◆ Input rows ◆
--------------------------------

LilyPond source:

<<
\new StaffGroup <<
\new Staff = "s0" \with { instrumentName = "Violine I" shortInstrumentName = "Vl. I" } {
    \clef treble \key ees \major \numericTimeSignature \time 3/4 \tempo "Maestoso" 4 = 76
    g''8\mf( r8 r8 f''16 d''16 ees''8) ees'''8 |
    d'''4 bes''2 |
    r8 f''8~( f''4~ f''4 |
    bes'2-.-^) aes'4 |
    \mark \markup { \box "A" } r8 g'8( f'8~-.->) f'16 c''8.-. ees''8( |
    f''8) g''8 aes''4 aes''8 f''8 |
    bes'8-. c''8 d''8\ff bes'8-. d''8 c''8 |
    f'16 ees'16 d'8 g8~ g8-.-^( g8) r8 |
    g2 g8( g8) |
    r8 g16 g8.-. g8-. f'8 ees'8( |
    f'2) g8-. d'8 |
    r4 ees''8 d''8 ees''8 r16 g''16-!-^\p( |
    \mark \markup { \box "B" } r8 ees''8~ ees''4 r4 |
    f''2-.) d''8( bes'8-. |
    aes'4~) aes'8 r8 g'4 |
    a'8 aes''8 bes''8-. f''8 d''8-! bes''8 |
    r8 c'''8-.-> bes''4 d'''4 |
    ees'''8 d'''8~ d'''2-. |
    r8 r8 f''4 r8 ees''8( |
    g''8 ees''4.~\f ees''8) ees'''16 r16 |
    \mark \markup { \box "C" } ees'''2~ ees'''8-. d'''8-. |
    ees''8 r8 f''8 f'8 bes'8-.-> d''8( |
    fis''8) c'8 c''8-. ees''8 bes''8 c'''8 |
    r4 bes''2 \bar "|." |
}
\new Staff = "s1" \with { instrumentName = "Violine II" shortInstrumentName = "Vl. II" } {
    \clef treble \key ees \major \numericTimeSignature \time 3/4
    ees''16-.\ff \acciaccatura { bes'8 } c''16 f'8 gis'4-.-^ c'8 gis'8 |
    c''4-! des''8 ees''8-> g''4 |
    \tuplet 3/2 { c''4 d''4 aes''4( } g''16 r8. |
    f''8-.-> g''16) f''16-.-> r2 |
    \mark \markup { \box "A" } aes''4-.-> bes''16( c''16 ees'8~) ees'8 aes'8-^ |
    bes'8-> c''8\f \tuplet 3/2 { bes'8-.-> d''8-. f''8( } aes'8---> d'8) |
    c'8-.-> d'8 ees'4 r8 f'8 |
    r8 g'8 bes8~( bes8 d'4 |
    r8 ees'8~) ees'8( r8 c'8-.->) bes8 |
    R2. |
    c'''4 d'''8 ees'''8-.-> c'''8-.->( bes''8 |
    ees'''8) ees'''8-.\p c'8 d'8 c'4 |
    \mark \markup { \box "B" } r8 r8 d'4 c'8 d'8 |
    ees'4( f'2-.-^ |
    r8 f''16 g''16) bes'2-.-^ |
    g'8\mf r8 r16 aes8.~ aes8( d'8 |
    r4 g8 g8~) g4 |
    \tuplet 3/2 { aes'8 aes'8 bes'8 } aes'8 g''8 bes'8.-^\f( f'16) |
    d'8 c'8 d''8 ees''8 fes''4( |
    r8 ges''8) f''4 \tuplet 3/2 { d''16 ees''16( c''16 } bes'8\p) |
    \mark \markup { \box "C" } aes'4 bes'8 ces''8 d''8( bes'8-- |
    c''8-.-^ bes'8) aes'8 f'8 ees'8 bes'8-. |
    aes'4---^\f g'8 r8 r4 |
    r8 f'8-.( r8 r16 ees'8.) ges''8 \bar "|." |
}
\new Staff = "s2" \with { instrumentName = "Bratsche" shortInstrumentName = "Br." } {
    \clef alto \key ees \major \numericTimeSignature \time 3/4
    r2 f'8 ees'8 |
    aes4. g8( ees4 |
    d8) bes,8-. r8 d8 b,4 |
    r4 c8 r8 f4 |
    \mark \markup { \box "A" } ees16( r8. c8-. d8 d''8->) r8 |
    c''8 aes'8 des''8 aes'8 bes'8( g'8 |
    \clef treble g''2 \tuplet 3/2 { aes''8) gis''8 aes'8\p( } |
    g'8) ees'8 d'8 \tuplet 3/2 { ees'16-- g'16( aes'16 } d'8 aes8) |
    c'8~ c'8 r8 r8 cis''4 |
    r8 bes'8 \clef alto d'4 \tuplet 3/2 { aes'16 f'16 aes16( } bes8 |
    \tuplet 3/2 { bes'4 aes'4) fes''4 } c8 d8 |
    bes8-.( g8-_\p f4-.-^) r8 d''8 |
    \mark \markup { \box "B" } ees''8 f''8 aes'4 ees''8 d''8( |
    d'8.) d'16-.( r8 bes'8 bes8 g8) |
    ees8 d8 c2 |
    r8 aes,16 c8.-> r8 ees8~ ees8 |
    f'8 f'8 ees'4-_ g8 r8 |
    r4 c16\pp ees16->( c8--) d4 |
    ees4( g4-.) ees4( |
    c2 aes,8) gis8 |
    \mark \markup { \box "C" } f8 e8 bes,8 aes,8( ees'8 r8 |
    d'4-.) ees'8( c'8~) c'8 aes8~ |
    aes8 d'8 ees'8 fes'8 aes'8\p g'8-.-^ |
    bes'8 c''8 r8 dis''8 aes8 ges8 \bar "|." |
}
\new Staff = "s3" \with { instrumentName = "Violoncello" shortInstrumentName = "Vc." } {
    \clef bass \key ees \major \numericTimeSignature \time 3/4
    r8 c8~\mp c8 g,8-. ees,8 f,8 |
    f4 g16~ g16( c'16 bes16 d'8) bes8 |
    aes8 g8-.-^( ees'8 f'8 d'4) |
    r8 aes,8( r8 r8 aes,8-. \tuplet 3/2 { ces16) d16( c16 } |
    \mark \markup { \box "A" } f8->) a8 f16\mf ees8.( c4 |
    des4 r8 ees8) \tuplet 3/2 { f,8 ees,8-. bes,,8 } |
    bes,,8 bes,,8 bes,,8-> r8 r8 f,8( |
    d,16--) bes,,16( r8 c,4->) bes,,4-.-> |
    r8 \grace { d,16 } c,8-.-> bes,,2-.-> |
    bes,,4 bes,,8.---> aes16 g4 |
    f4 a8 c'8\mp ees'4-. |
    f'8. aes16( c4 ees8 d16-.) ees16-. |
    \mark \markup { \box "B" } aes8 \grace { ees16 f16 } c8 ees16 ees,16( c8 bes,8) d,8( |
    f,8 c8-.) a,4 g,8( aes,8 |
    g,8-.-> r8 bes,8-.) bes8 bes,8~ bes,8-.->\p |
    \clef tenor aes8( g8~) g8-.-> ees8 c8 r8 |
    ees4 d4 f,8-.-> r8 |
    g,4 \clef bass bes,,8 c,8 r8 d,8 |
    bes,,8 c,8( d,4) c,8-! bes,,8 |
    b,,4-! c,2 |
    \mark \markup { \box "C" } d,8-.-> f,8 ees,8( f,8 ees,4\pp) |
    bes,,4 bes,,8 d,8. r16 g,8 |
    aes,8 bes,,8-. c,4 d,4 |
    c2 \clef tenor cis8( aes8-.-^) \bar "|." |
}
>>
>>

--------------------------------

◆ Short exercise ◆
List every line in the data above that contains the string "numericTimeSignature". The match must be case-sensitive.

◆ Result of the task ◆
    \clef treble \key ees \major \numericTimeSignature \time 3/4 \tempo "Maestoso" 4 = 76
    \clef treble \key ees \major \numericTimeSignature \time 3/4
    \clef alto \key ees \major \numericTimeSignature \time 3/4
    \clef bass \key ees \major \numericTimeSignature \time 3/4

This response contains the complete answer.